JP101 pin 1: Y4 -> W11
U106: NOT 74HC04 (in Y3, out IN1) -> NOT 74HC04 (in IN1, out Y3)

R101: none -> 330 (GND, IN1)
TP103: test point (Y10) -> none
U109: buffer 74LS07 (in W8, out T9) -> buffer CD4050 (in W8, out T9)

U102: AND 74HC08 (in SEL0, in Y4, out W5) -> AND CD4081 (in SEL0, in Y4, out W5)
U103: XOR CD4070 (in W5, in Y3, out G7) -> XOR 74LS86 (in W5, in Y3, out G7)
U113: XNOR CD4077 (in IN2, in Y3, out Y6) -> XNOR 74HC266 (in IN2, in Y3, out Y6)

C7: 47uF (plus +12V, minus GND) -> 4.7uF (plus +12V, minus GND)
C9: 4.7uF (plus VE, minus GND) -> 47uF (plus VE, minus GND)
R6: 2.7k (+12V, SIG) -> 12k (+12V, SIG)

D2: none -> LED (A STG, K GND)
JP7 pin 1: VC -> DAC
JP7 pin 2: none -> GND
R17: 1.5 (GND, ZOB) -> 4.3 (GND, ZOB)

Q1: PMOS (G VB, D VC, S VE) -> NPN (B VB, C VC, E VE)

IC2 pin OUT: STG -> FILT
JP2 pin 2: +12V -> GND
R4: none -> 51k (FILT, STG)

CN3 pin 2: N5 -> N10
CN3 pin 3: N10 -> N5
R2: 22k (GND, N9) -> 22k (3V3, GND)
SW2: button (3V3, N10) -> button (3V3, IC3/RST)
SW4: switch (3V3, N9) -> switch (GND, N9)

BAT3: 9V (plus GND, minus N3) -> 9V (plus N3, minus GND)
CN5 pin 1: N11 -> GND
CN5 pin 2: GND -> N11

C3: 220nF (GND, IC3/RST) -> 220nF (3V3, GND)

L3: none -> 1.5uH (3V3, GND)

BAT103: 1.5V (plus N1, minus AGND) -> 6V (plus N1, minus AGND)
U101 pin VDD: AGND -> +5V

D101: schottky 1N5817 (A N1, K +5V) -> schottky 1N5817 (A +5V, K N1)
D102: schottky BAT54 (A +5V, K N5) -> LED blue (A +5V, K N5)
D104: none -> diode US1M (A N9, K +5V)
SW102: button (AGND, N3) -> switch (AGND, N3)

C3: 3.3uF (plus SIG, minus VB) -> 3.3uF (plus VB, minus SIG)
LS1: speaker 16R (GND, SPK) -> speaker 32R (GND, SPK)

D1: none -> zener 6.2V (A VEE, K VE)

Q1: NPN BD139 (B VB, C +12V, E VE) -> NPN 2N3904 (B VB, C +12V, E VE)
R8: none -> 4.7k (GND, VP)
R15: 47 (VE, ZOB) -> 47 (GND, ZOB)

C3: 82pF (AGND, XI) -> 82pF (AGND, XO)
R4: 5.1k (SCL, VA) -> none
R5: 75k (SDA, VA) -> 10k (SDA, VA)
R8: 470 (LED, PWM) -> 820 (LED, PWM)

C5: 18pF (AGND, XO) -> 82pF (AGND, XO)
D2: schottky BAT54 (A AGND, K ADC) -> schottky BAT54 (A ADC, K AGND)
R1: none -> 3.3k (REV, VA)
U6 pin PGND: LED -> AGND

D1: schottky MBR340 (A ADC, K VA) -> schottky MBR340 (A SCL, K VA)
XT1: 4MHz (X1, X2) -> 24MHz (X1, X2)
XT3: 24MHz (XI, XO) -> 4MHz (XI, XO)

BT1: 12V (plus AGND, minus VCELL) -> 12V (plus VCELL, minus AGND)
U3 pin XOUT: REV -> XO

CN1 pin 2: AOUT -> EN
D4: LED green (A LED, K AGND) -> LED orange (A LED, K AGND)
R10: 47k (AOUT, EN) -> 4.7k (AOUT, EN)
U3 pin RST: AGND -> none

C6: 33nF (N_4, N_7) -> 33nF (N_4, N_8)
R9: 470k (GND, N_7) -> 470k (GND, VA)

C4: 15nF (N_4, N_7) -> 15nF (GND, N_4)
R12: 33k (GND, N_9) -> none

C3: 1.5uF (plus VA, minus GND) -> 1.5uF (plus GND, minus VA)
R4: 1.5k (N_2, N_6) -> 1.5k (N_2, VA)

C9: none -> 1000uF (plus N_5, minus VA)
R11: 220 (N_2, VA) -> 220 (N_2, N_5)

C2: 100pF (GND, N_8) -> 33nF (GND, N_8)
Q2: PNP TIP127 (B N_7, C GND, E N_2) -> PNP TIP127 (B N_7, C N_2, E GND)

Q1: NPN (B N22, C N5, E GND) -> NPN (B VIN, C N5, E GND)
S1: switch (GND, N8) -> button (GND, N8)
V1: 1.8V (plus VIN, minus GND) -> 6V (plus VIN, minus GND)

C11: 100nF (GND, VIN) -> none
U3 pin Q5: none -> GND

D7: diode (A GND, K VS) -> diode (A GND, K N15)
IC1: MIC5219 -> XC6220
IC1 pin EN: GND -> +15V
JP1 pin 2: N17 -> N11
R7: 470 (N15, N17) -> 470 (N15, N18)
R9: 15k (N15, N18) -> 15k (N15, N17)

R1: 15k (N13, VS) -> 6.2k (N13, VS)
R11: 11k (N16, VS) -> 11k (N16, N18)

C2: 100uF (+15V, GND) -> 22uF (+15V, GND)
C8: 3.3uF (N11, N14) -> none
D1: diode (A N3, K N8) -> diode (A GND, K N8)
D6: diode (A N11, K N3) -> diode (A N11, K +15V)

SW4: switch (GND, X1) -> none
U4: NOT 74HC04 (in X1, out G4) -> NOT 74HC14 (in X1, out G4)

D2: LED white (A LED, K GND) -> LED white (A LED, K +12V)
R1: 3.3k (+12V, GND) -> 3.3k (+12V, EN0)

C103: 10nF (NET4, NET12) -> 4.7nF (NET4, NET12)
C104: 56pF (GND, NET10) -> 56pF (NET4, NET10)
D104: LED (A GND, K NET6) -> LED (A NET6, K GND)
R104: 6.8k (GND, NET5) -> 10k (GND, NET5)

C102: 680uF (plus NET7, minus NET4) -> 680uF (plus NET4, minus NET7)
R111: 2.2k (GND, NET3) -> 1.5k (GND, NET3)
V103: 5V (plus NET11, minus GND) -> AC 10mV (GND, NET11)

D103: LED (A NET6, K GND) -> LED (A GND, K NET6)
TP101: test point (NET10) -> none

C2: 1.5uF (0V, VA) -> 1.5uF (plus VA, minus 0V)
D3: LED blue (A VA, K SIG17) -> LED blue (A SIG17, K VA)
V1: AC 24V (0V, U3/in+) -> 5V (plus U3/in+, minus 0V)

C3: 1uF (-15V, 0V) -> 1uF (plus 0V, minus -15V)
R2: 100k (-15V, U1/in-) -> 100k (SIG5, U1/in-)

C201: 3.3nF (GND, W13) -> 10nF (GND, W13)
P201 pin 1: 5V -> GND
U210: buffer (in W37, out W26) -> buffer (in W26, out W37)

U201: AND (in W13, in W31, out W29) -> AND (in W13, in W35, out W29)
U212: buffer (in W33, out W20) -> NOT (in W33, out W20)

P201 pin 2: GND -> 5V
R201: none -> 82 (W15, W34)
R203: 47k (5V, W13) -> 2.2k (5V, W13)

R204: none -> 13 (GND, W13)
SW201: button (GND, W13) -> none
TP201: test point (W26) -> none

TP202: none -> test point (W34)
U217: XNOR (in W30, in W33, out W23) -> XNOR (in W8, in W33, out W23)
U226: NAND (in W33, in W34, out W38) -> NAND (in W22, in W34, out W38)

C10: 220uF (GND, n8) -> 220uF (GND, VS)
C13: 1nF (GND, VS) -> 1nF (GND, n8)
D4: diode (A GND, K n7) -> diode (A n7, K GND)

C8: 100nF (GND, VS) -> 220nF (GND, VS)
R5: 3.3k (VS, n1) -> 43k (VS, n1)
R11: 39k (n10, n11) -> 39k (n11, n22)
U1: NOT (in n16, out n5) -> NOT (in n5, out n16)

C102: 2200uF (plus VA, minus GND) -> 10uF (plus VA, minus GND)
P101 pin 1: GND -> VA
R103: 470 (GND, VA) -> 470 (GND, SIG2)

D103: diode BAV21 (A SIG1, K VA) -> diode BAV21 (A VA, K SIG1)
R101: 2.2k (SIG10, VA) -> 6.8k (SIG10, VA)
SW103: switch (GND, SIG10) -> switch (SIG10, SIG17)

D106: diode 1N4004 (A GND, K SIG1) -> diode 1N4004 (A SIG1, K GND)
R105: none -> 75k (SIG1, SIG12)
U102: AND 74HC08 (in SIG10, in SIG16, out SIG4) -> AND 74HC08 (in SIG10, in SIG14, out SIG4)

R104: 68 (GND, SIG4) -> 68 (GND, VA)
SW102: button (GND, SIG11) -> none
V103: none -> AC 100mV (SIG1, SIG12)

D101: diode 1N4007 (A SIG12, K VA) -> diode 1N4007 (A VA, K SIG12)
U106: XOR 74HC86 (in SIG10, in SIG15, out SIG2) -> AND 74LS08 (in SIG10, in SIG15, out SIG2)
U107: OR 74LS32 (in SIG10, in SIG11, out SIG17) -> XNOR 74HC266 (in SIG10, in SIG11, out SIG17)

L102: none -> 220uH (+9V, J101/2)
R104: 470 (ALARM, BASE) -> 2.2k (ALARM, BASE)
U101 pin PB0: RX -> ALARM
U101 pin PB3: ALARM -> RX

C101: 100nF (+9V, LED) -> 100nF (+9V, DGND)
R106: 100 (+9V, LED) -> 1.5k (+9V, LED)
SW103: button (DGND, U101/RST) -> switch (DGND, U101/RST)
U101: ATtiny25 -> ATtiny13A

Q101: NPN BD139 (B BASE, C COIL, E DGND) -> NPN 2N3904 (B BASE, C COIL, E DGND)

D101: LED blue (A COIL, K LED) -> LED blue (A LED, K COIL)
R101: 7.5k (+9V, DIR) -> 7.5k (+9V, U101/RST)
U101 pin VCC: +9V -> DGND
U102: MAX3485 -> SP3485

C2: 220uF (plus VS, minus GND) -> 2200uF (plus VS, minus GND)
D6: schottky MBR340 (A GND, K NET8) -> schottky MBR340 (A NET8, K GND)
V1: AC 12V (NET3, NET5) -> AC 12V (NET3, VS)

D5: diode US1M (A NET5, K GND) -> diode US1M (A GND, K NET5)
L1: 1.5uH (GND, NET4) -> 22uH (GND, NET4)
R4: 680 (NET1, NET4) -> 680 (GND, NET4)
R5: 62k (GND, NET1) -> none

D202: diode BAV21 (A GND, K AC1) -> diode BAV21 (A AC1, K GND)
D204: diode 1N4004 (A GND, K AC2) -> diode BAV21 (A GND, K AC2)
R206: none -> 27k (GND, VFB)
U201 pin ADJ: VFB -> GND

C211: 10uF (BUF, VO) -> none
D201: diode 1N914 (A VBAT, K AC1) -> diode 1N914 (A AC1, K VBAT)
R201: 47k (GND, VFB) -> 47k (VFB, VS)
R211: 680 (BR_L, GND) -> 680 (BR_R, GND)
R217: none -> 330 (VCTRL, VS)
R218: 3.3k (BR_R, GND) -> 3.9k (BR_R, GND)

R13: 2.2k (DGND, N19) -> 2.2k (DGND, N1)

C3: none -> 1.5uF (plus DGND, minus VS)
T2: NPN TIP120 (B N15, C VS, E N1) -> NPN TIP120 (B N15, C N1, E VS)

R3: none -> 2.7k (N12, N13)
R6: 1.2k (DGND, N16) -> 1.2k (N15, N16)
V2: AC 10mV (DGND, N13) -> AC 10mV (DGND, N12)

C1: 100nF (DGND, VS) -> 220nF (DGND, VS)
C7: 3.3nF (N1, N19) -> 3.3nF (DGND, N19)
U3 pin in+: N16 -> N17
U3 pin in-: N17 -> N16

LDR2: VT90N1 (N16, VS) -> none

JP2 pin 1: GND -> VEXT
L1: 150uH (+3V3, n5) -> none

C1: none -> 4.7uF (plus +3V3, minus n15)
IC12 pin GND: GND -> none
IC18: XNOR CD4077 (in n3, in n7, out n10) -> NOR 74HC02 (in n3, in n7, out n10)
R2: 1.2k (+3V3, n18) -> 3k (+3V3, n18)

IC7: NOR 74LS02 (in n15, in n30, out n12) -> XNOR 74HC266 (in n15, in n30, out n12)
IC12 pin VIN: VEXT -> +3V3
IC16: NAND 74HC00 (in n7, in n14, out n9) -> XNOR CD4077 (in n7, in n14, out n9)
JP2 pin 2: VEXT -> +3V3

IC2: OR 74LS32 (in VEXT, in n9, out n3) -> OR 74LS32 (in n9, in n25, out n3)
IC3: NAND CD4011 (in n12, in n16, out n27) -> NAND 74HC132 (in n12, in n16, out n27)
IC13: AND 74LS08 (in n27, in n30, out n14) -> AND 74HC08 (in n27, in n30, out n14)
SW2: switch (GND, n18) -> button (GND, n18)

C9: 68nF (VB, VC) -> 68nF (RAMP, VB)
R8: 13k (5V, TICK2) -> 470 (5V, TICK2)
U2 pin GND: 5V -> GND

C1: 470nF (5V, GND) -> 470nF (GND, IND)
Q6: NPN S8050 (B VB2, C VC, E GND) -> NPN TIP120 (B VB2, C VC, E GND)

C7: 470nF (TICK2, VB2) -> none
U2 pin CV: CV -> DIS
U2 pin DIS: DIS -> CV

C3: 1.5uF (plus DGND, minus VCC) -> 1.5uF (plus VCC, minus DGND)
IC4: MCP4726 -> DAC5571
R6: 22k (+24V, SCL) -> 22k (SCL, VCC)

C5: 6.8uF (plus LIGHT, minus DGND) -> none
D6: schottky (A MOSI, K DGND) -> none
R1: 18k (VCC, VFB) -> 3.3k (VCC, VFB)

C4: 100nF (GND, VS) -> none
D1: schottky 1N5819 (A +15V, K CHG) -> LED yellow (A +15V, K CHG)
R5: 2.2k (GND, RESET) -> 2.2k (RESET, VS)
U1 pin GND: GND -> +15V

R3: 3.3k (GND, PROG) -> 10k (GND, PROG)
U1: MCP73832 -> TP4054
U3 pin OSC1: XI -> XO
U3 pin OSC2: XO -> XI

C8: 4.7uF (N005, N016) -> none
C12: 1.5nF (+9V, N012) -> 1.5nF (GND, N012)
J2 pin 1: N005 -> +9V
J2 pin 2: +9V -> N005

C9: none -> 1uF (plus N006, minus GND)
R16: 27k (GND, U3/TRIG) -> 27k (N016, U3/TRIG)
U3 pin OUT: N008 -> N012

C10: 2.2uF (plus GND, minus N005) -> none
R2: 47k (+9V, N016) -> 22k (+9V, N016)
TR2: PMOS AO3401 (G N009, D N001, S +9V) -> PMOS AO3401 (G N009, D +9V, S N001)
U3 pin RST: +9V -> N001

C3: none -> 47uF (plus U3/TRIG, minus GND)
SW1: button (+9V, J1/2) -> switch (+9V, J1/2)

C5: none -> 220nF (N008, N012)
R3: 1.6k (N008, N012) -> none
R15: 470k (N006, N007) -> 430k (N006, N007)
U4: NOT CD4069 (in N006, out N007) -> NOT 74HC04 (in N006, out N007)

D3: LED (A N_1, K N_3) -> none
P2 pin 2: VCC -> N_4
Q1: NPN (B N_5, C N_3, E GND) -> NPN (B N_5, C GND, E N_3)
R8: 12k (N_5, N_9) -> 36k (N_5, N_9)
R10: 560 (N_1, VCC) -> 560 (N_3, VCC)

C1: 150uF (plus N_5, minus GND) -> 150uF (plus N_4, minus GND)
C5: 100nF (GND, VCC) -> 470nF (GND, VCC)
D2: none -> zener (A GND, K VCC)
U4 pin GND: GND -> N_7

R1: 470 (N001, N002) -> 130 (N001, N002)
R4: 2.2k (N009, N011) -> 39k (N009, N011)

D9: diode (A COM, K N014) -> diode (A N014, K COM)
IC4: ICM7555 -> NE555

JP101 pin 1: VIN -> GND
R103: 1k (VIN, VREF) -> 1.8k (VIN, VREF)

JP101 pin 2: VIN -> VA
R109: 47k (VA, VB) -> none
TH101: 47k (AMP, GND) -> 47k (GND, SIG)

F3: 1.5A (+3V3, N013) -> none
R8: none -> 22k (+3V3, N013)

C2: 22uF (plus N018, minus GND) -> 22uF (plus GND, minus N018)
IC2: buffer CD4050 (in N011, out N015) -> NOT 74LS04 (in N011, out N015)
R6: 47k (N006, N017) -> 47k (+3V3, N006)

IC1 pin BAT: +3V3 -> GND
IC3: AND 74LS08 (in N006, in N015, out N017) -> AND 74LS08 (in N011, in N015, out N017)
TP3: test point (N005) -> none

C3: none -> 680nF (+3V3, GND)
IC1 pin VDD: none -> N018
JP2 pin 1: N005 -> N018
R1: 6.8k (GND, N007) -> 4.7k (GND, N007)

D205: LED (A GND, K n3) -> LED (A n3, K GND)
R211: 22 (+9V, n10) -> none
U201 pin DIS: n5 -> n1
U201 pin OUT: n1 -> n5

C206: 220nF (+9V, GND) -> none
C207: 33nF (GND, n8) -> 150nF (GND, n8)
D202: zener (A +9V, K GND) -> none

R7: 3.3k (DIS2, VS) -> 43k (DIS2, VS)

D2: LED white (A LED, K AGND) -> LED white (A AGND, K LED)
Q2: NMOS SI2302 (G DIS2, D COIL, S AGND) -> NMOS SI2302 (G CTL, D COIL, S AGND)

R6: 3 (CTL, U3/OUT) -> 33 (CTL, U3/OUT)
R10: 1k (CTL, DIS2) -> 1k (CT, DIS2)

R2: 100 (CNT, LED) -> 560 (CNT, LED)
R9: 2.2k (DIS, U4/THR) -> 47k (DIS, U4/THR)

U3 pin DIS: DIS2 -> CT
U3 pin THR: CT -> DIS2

> _PROBLEM TO SOLVE_: Return nothing but the lines from the start of the listing above through the line containing "C5: 18pF (AGND, XO) -> 82pF (AGND, XO)", exactly as given.

> _YOUR RESPONSE_:
JP101 pin 1: Y4 -> W11
U106: NOT 74HC04 (in Y3, out IN1) -> NOT 74HC04 (in IN1, out Y3)

R101: none -> 330 (GND, IN1)
TP103: test point (Y10) -> none
U109: buffer 74LS07 (in W8, out T9) -> buffer CD4050 (in W8, out T9)

U102: AND 74HC08 (in SEL0, in Y4, out W5) -> AND CD4081 (in SEL0, in Y4, out W5)
U103: XOR CD4070 (in W5, in Y3, out G7) -> XOR 74LS86 (in W5, in Y3, out G7)
U113: XNOR CD4077 (in IN2, in Y3, out Y6) -> XNOR 74HC266 (in IN2, in Y3, out Y6)

C7: 47uF (plus +12V, minus GND) -> 4.7uF (plus +12V, minus GND)
C9: 4.7uF (plus VE, minus GND) -> 47uF (plus VE, minus GND)
R6: 2.7k (+12V, SIG) -> 12k (+12V, SIG)

D2: none -> LED (A STG, K GND)
JP7 pin 1: VC -> DAC
JP7 pin 2: none -> GND
R17: 1.5 (GND, ZOB) -> 4.3 (GND, ZOB)

Q1: PMOS (G VB, D VC, S VE) -> NPN (B VB, C VC, E VE)

IC2 pin OUT: STG -> FILT
JP2 pin 2: +12V -> GND
R4: none -> 51k (FILT, STG)

CN3 pin 2: N5 -> N10
CN3 pin 3: N10 -> N5
R2: 22k (GND, N9) -> 22k (3V3, GND)
SW2: button (3V3, N10) -> button (3V3, IC3/RST)
SW4: switch (3V3, N9) -> switch (GND, N9)

BAT3: 9V (plus GND, minus N3) -> 9V (plus N3, minus GND)
CN5 pin 1: N11 -> GND
CN5 pin 2: GND -> N11

C3: 220nF (GND, IC3/RST) -> 220nF (3V3, GND)

L3: none -> 1.5uH (3V3, GND)

BAT103: 1.5V (plus N1, minus AGND) -> 6V (plus N1, minus AGND)
U101 pin VDD: AGND -> +5V

D101: schottky 1N5817 (A N1, K +5V) -> schottky 1N5817 (A +5V, K N1)
D102: schottky BAT54 (A +5V, K N5) -> LED blue (A +5V, K N5)
D104: none -> diode US1M (A N9, K +5V)
SW102: button (AGND, N3) -> switch (AGND, N3)

C3: 3.3uF (plus SIG, minus VB) -> 3.3uF (plus VB, minus SIG)
LS1: speaker 16R (GND, SPK) -> speaker 32R (GND, SPK)

D1: none -> zener 6.2V (A VEE, K VE)

Q1: NPN BD139 (B VB, C +12V, E VE) -> NPN 2N3904 (B VB, C +12V, E VE)
R8: none -> 4.7k (GND, VP)
R15: 47 (VE, ZOB) -> 47 (GND, ZOB)

C3: 82pF (AGND, XI) -> 82pF (AGND, XO)
R4: 5.1k (SCL, VA) -> none
R5: 75k (SDA, VA) -> 10k (SDA, VA)
R8: 470 (LED, PWM) -> 820 (LED, PWM)

C5: 18pF (AGND, XO) -> 82pF (AGND, XO)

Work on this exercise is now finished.